● **TASK DIRECTIONS**:
Repeat exactly the lines below, from the line containing "yellow headphones [215,107,306,180]" through the last line, both included. Leave out any pictures.
---------- DATA FOR THE TASK ----------
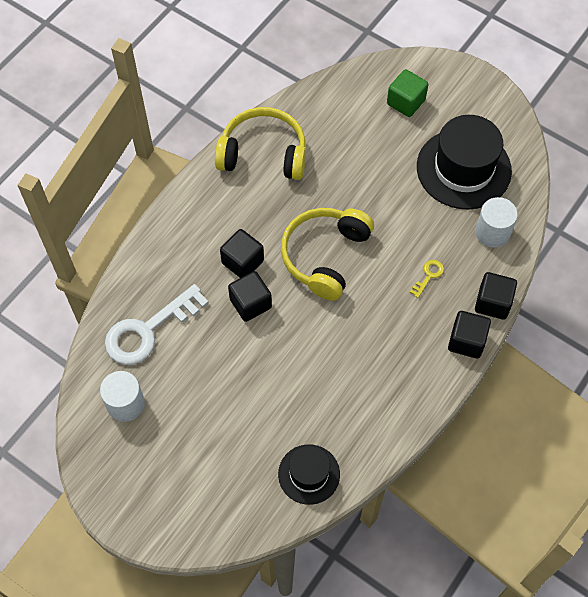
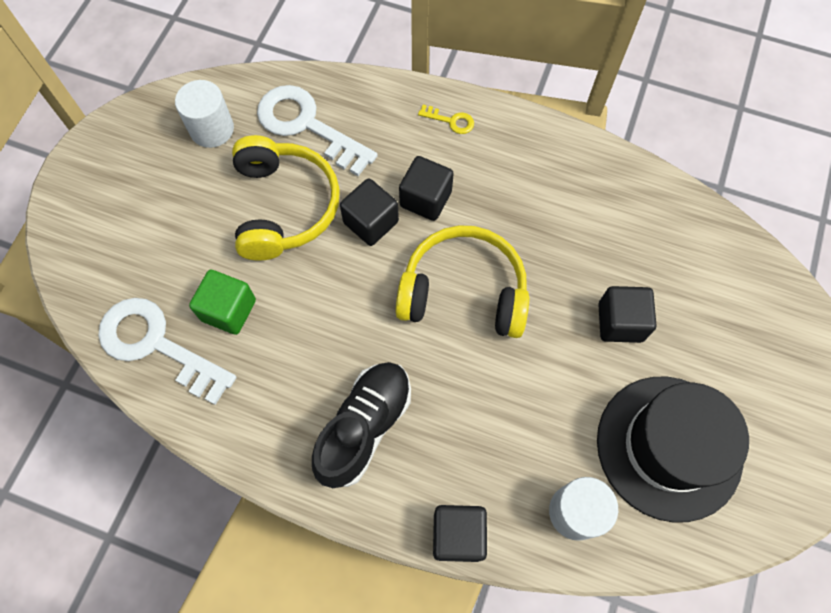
camera: 75 degrees right, 5 degrees up
yellow headphones [215,107,306,180] -> yellow headphones moved to [232,135,340,261]
black hat [278,444,340,505] -> white key [98,298,237,405]
green cube [387,69,428,117] -> green cube moved to [189,269,256,335]
yellow key [410,260,444,298] -> yellow key moved to [418,105,474,134]
black cube [448,311,491,359] -> black cube moved to [598,286,656,343]
none -> black shoe [312,362,411,488]

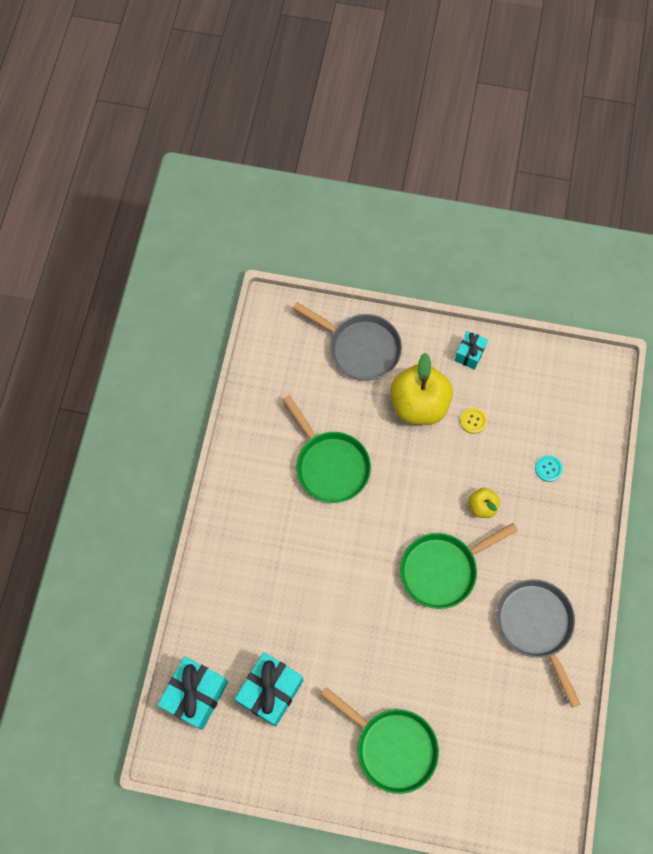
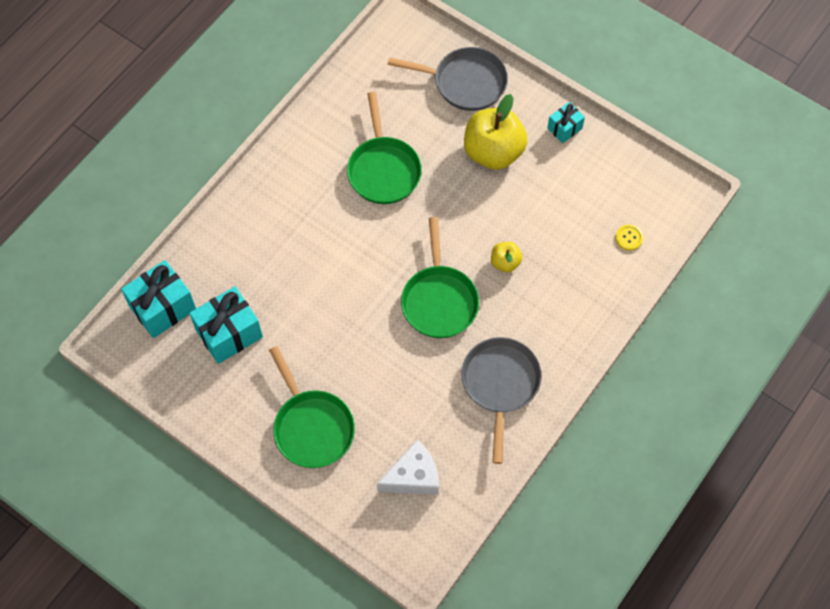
camera: 25 degrees right, 5 degrees down
grey pan [292,302,402,381] -> grey pan turned 45 degrees counterclockwise [388,47,508,111]
green pan [400,523,518,609] -> green pan turned 90 degrees counterclockwise [401,217,479,338]
yellow button [460,408,487,434] -> yellow button moved to [615,224,643,251]
turquoise button [535,455,562,482] -> none
none -> white cheese [377,439,439,495]

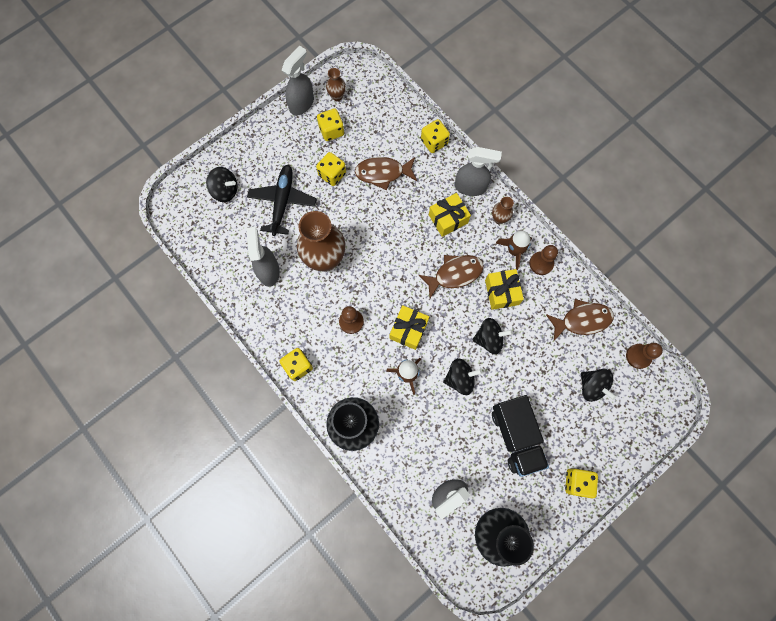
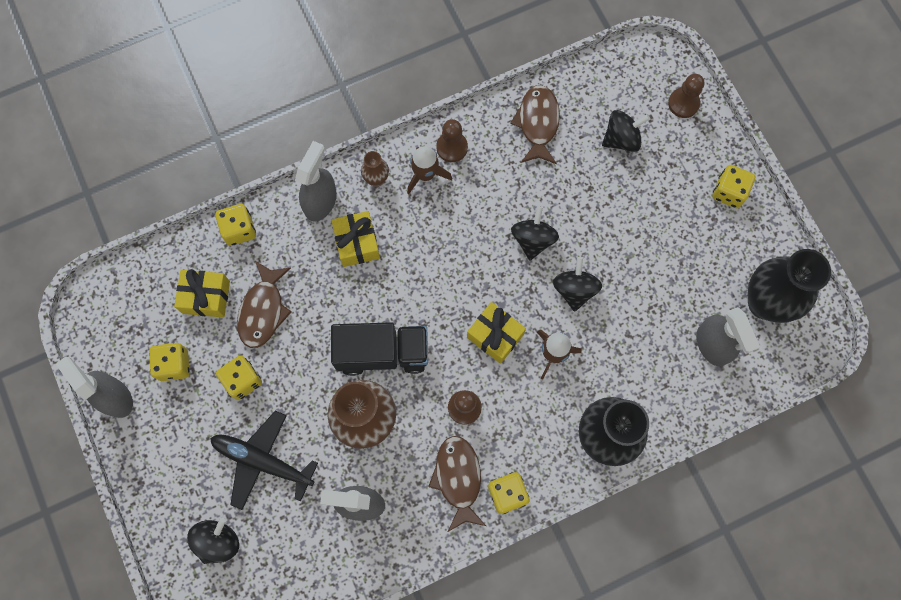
camera: 75 degrees left, 0 degrees up
brown vase [326,68,346,101] -> none
brown fish [419,255,484,298] -> brown fish moved to [428,436,486,532]
yellow gift [485,269,524,310] -> yellow gift moved to [174,269,230,317]
black truck [492,395,549,477] -> black truck moved to [331,322,428,376]
brown pawn [626,343,663,369] -> brown pawn moved to [668,74,704,118]

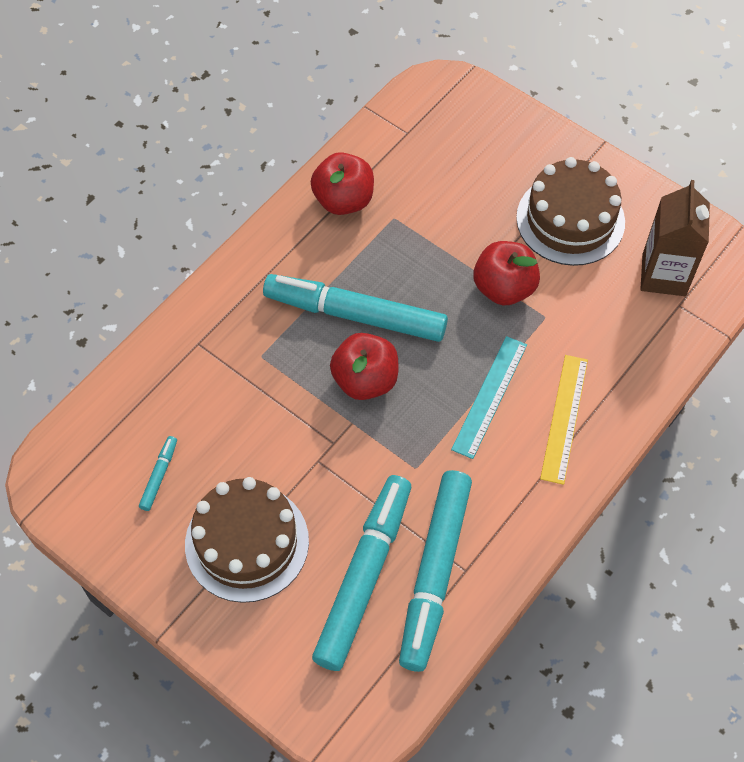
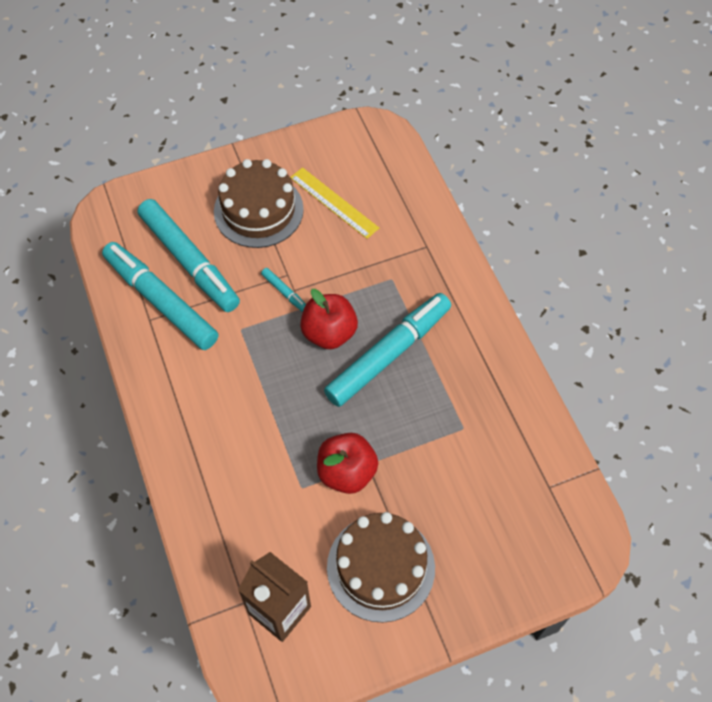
camera: 120 degrees right, 0 degrees up
turquoise marker [139,436,177,511] -> turquoise marker moved to [261,268,306,312]
red apple [311,152,374,215] -> none
turquoise ruler [451,336,527,459] -> none
yellow ruler [540,355,588,485] -> yellow ruler moved to [290,167,379,239]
----------
● **RESPONSE**:
yellow headphones [215,107,306,180] -> yellow headphones moved to [232,135,340,261]
black hat [278,444,340,505] -> white key [98,298,237,405]
green cube [387,69,428,117] -> green cube moved to [189,269,256,335]
yellow key [410,260,444,298] -> yellow key moved to [418,105,474,134]
black cube [448,311,491,359] -> black cube moved to [598,286,656,343]
none -> black shoe [312,362,411,488]

camera: 25 degrees right, 5 degrees down
grey pan [292,302,402,381] -> grey pan turned 45 degrees counterclockwise [388,47,508,111]
green pan [400,523,518,609] -> green pan turned 90 degrees counterclockwise [401,217,479,338]
yellow button [460,408,487,434] -> yellow button moved to [615,224,643,251]
turquoise button [535,455,562,482] -> none
none -> white cheese [377,439,439,495]

camera: 75 degrees left, 0 degrees up
brown vase [326,68,346,101] -> none
brown fish [419,255,484,298] -> brown fish moved to [428,436,486,532]
yellow gift [485,269,524,310] -> yellow gift moved to [174,269,230,317]
black truck [492,395,549,477] -> black truck moved to [331,322,428,376]
brown pawn [626,343,663,369] -> brown pawn moved to [668,74,704,118]

camera: 120 degrees right, 0 degrees up
turquoise marker [139,436,177,511] -> turquoise marker moved to [261,268,306,312]
red apple [311,152,374,215] -> none
turquoise ruler [451,336,527,459] -> none
yellow ruler [540,355,588,485] -> yellow ruler moved to [290,167,379,239]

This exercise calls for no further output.